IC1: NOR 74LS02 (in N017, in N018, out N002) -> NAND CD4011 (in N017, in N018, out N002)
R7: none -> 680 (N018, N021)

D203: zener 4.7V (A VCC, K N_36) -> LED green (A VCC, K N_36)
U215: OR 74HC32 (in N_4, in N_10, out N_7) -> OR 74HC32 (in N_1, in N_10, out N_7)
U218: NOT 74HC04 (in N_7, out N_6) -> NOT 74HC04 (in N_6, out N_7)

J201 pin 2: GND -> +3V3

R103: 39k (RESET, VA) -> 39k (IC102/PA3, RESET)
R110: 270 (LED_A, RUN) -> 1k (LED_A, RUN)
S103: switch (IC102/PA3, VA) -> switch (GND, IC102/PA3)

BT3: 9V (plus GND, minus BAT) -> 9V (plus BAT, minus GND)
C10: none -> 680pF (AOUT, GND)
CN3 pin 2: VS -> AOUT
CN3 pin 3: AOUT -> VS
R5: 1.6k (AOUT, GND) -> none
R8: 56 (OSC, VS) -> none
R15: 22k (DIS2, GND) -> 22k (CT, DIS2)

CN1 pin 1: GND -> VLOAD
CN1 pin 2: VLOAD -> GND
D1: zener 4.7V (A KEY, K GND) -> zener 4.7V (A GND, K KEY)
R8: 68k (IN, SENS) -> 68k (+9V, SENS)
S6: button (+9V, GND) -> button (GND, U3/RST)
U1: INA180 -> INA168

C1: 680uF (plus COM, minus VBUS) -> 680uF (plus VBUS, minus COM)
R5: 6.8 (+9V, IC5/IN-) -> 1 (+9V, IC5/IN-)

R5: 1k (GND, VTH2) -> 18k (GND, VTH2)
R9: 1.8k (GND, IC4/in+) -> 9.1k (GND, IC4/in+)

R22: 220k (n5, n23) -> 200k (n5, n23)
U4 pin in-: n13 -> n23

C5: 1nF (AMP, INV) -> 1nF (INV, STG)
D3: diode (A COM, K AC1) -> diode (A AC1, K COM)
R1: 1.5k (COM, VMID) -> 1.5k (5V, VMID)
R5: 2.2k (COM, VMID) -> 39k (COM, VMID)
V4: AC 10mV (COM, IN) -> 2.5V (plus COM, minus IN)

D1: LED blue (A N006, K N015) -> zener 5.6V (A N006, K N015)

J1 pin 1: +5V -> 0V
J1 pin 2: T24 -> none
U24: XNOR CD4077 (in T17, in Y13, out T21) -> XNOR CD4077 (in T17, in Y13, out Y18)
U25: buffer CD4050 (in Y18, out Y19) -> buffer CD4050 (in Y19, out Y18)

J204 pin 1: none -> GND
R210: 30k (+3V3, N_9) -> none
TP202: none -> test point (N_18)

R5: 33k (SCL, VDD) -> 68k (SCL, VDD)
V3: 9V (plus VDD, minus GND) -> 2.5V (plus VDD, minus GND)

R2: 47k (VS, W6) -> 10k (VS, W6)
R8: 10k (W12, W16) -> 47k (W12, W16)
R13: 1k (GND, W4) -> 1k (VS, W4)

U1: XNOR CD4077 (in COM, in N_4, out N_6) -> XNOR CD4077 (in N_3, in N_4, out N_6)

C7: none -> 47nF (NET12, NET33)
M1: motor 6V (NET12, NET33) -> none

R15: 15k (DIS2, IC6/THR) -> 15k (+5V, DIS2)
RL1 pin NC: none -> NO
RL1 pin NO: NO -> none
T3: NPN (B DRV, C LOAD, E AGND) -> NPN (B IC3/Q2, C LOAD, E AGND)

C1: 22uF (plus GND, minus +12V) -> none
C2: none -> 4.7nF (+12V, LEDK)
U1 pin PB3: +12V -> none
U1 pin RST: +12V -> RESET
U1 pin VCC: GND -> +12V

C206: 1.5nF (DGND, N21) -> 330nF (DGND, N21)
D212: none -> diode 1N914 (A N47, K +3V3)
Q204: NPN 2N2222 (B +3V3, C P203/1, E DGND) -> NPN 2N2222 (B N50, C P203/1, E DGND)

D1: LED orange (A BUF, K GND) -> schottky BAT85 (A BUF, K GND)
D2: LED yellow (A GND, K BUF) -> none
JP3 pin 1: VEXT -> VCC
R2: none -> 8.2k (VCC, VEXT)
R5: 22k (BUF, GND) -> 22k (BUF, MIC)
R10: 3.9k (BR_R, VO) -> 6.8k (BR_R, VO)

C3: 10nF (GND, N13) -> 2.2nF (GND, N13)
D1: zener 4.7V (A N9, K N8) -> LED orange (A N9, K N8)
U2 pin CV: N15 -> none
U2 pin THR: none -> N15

########################################

YOUR OBJECTIVE => Show every line of the listing containing the string "VEXT" by copying it.

EXERCISE RESULT =>
JP3 pin 1: VEXT -> VCC
R2: none -> 8.2k (VCC, VEXT)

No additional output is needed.